Change detection data:
++++++++

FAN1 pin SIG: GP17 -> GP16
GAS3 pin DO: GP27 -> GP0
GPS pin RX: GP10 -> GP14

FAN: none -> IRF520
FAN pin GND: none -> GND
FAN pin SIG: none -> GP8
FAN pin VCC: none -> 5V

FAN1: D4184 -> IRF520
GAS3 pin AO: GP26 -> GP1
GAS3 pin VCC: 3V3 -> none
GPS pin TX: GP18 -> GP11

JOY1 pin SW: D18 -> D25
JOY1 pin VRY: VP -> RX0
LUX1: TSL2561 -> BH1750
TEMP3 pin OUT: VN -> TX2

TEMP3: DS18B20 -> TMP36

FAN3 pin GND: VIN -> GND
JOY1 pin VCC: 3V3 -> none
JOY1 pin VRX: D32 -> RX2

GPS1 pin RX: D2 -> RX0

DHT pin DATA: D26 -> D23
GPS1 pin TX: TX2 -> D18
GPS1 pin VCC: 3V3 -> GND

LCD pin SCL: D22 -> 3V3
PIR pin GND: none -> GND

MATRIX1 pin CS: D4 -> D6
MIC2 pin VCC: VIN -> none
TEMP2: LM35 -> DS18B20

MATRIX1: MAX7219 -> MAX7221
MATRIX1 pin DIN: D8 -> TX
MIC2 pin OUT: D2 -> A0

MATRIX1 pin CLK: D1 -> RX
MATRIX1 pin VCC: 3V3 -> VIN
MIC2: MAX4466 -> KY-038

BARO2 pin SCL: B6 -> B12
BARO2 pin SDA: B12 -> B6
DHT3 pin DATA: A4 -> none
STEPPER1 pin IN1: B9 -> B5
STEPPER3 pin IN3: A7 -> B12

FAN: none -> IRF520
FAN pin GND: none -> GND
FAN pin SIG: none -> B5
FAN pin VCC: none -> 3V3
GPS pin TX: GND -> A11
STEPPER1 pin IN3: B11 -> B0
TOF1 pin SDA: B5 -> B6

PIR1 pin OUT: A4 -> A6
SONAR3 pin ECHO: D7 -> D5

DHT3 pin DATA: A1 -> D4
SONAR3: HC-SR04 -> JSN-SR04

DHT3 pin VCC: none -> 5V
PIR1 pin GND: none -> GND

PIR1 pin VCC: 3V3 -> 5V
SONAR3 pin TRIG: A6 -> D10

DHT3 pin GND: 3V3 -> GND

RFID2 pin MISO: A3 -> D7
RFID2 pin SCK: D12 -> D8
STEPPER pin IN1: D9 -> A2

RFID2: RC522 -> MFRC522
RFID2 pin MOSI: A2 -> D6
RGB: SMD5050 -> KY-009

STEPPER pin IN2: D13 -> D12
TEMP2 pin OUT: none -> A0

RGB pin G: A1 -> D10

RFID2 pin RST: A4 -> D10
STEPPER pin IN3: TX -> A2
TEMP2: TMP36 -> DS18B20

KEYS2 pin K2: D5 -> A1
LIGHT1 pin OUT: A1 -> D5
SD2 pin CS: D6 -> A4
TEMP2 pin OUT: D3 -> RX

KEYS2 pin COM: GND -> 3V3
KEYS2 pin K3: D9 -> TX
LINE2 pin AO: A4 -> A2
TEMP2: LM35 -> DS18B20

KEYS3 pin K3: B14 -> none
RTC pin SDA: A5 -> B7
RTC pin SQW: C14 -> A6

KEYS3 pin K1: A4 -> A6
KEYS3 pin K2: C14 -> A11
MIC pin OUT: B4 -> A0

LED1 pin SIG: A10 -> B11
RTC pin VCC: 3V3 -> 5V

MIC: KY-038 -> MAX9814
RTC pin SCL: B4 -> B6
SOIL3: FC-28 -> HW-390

++++++++

The records above need to be transcribed in full. Keep every character unchanged.

■ ANSWER FOR THE TASK:
FAN1 pin SIG: GP17 -> GP16
GAS3 pin DO: GP27 -> GP0
GPS pin RX: GP10 -> GP14

FAN: none -> IRF520
FAN pin GND: none -> GND
FAN pin SIG: none -> GP8
FAN pin VCC: none -> 5V

FAN1: D4184 -> IRF520
GAS3 pin AO: GP26 -> GP1
GAS3 pin VCC: 3V3 -> none
GPS pin TX: GP18 -> GP11

JOY1 pin SW: D18 -> D25
JOY1 pin VRY: VP -> RX0
LUX1: TSL2561 -> BH1750
TEMP3 pin OUT: VN -> TX2

TEMP3: DS18B20 -> TMP36

FAN3 pin GND: VIN -> GND
JOY1 pin VCC: 3V3 -> none
JOY1 pin VRX: D32 -> RX2

GPS1 pin RX: D2 -> RX0

DHT pin DATA: D26 -> D23
GPS1 pin TX: TX2 -> D18
GPS1 pin VCC: 3V3 -> GND

LCD pin SCL: D22 -> 3V3
PIR pin GND: none -> GND

MATRIX1 pin CS: D4 -> D6
MIC2 pin VCC: VIN -> none
TEMP2: LM35 -> DS18B20

MATRIX1: MAX7219 -> MAX7221
MATRIX1 pin DIN: D8 -> TX
MIC2 pin OUT: D2 -> A0

MATRIX1 pin CLK: D1 -> RX
MATRIX1 pin VCC: 3V3 -> VIN
MIC2: MAX4466 -> KY-038

BARO2 pin SCL: B6 -> B12
BARO2 pin SDA: B12 -> B6
DHT3 pin DATA: A4 -> none
STEPPER1 pin IN1: B9 -> B5
STEPPER3 pin IN3: A7 -> B12

FAN: none -> IRF520
FAN pin GND: none -> GND
FAN pin SIG: none -> B5
FAN pin VCC: none -> 3V3
GPS pin TX: GND -> A11
STEPPER1 pin IN3: B11 -> B0
TOF1 pin SDA: B5 -> B6

PIR1 pin OUT: A4 -> A6
SONAR3 pin ECHO: D7 -> D5

DHT3 pin DATA: A1 -> D4
SONAR3: HC-SR04 -> JSN-SR04

DHT3 pin VCC: none -> 5V
PIR1 pin GND: none -> GND

PIR1 pin VCC: 3V3 -> 5V
SONAR3 pin TRIG: A6 -> D10

DHT3 pin GND: 3V3 -> GND

RFID2 pin MISO: A3 -> D7
RFID2 pin SCK: D12 -> D8
STEPPER pin IN1: D9 -> A2

RFID2: RC522 -> MFRC522
RFID2 pin MOSI: A2 -> D6
RGB: SMD5050 -> KY-009

STEPPER pin IN2: D13 -> D12
TEMP2 pin OUT: none -> A0

RGB pin G: A1 -> D10

RFID2 pin RST: A4 -> D10
STEPPER pin IN3: TX -> A2
TEMP2: TMP36 -> DS18B20

KEYS2 pin K2: D5 -> A1
LIGHT1 pin OUT: A1 -> D5
SD2 pin CS: D6 -> A4
TEMP2 pin OUT: D3 -> RX

KEYS2 pin COM: GND -> 3V3
KEYS2 pin K3: D9 -> TX
LINE2 pin AO: A4 -> A2
TEMP2: LM35 -> DS18B20

KEYS3 pin K3: B14 -> none
RTC pin SDA: A5 -> B7
RTC pin SQW: C14 -> A6

KEYS3 pin K1: A4 -> A6
KEYS3 pin K2: C14 -> A11
MIC pin OUT: B4 -> A0

LED1 pin SIG: A10 -> B11
RTC pin VCC: 3V3 -> 5V

MIC: KY-038 -> MAX9814
RTC pin SCL: B4 -> B6
SOIL3: FC-28 -> HW-390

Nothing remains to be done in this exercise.